● Work instruction
Leaving out all pictures, write down exactly the lines from the one containing "orange pan [316,232,407,283]" through the last line of the material.

● Given records
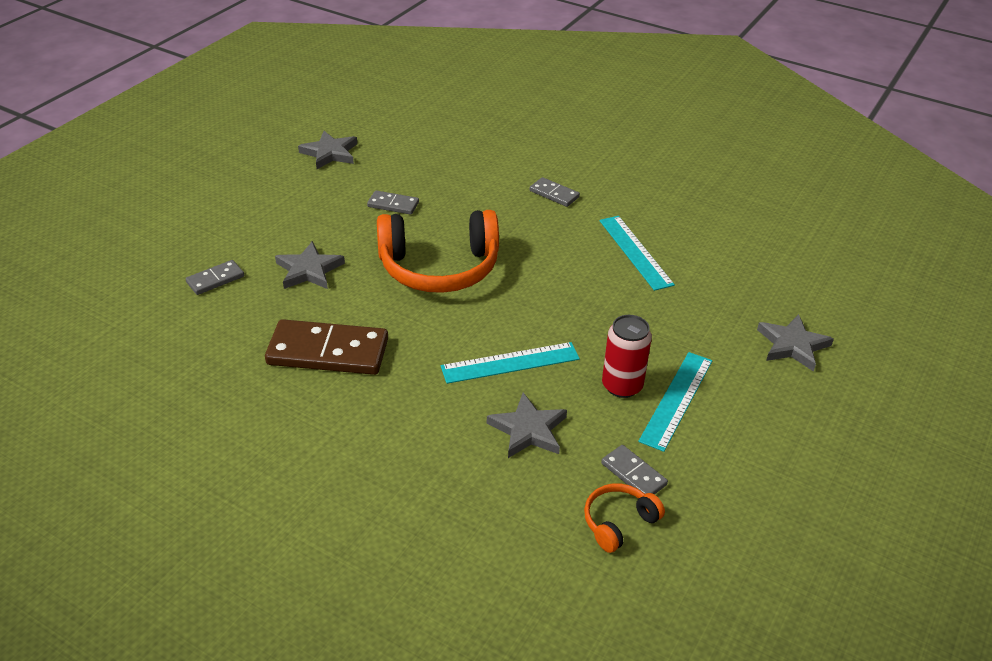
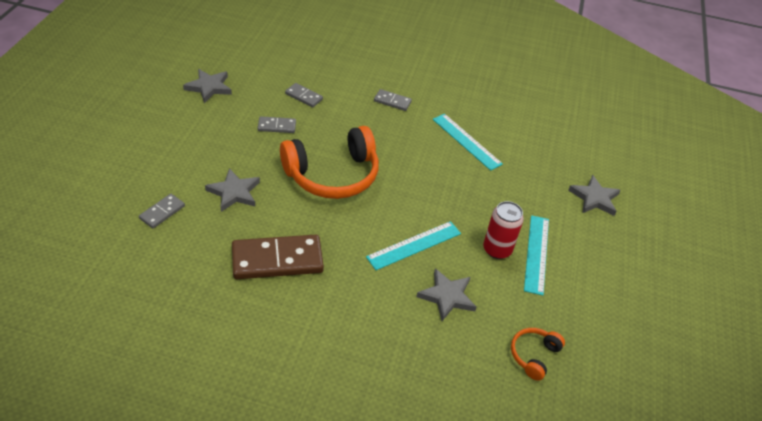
camera: 20 degrees left, 5 degrees up
grey domino [601,445,668,495] -> grey domino moved to [285,83,323,107]

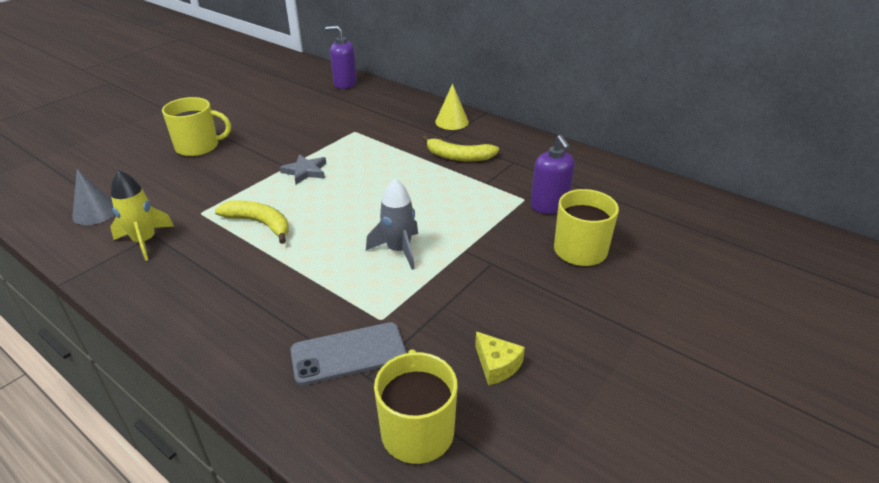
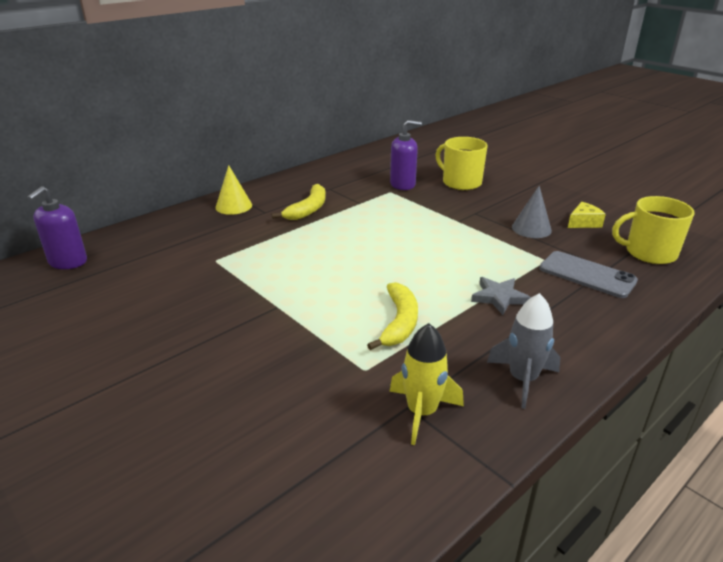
camera: 80 degrees left, 5 degrees down
grey cone [72,169,115,225] -> grey cone moved to [512,186,552,238]
yellow mug [162,97,231,157] -> none
yellow banana [215,200,289,244] -> yellow banana turned 150 degrees clockwise [367,282,418,350]
grey star [280,154,326,184] -> grey star moved to [471,277,531,315]
grey phone [290,322,407,386] -> grey phone turned 45 degrees counterclockwise [539,251,638,298]
grey rocket [366,179,418,270] -> grey rocket moved to [487,293,561,409]

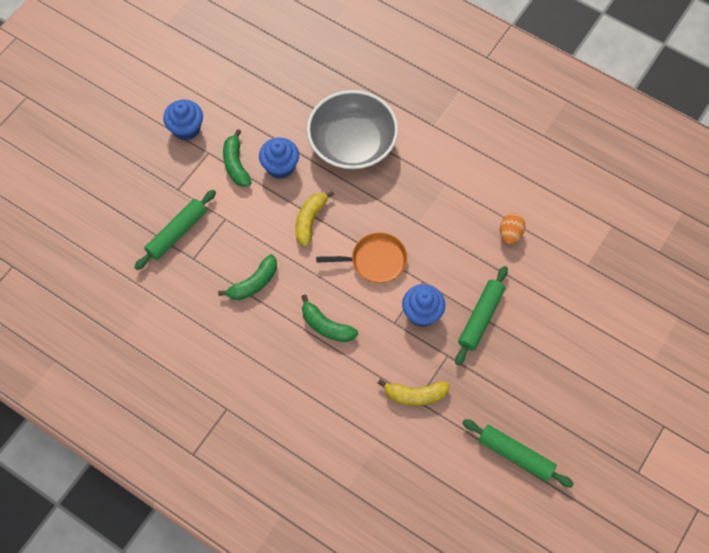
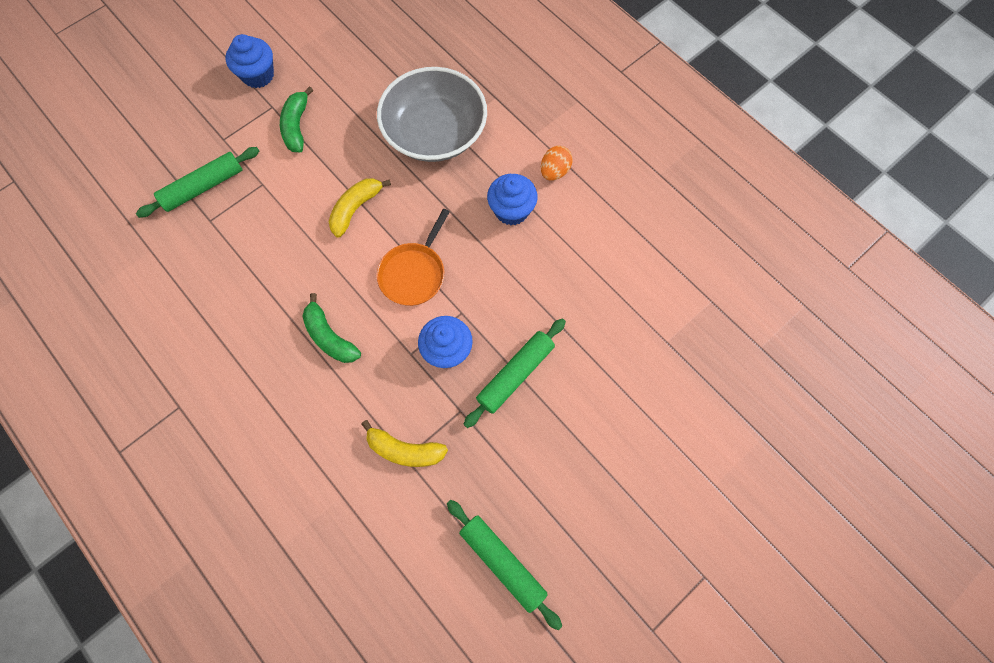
camera: 15 degrees right, 5 degrees up
green banana [218,254,277,300] -> none
blue cupcake [259,138,299,179] -> blue cupcake moved to [487,174,538,225]
orange pan [316,232,407,283] -> orange pan turned 105 degrees clockwise [377,209,450,306]
orange egg [500,213,525,244] -> orange egg moved to [541,146,572,180]

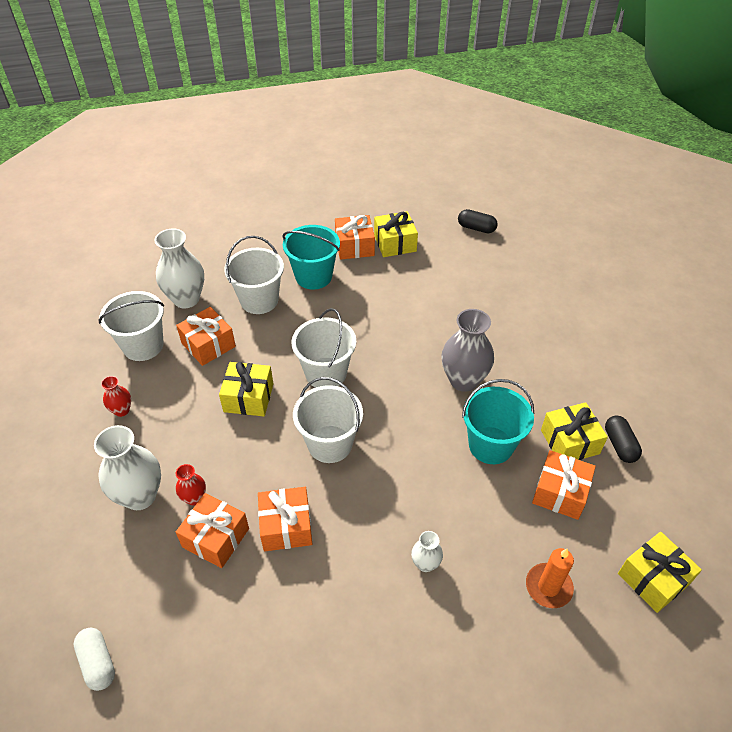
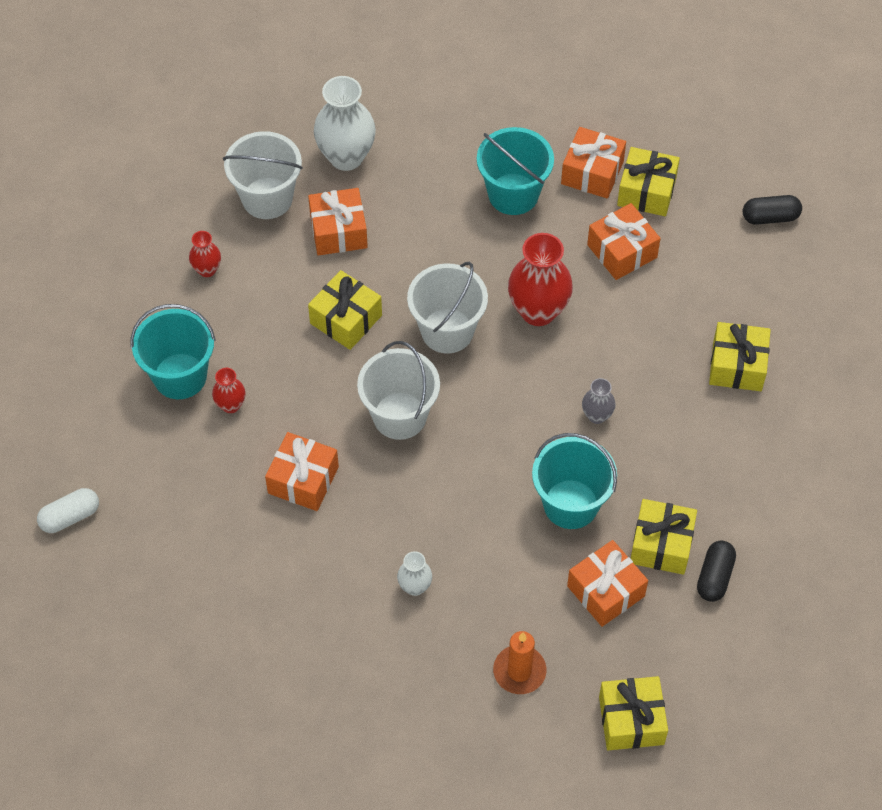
camera: 30 degrees right, 10 degrees up
white capsule [74,627,115,691] -> white capsule turned 60 degrees clockwise [37,488,99,533]
white vase [94,425,161,510] -> turquoise bucket [131,304,216,399]
orange gift [176,493,249,568] -> orange gift moved to [587,203,661,280]
white bucket [224,236,284,314] -> none
grey vase [441,309,494,392] -> grey vase [582,378,616,424], size x0.51
black capsule [458,209,498,233] -> black capsule turned 60 degrees counterclockwise [743,195,802,225]
none -> red vase [508,233,573,326]
none -> yellow gift [709,322,771,391]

● Your response
orange pan [316,232,407,283] -> orange pan turned 105 degrees clockwise [377,209,450,306]
orange egg [500,213,525,244] -> orange egg moved to [541,146,572,180]

camera: 30 degrees right, 10 degrees up
white capsule [74,627,115,691] -> white capsule turned 60 degrees clockwise [37,488,99,533]
white vase [94,425,161,510] -> turquoise bucket [131,304,216,399]
orange gift [176,493,249,568] -> orange gift moved to [587,203,661,280]
white bucket [224,236,284,314] -> none
grey vase [441,309,494,392] -> grey vase [582,378,616,424], size x0.51
black capsule [458,209,498,233] -> black capsule turned 60 degrees counterclockwise [743,195,802,225]
none -> red vase [508,233,573,326]
none -> yellow gift [709,322,771,391]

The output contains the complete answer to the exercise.